• **What the task requires**
All lines of the entries with "none" in them must be listed.

================================

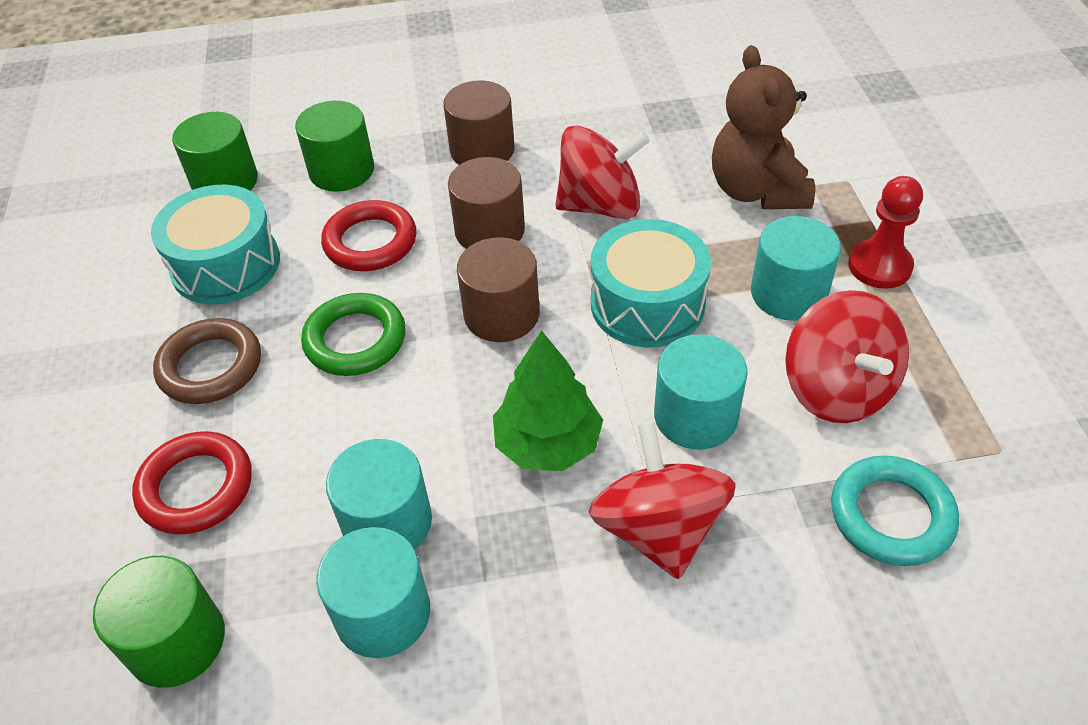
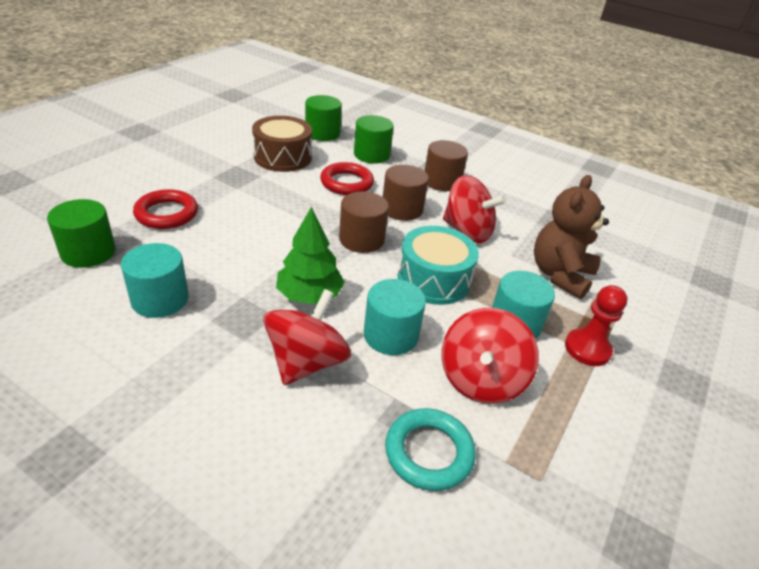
camera: 35 degrees right, 10 degrees down
(210, 367) = (229, 183): brown ring -> none
(226, 265) = (282, 157): turquoise drum -> brown drum
(355, 340) = (291, 209): green ring -> none
(387, 522) = (208, 273): turquoise cylinder -> none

================================

• **Response to the task**
(210, 367) = (229, 183): brown ring -> none
(355, 340) = (291, 209): green ring -> none
(387, 522) = (208, 273): turquoise cylinder -> none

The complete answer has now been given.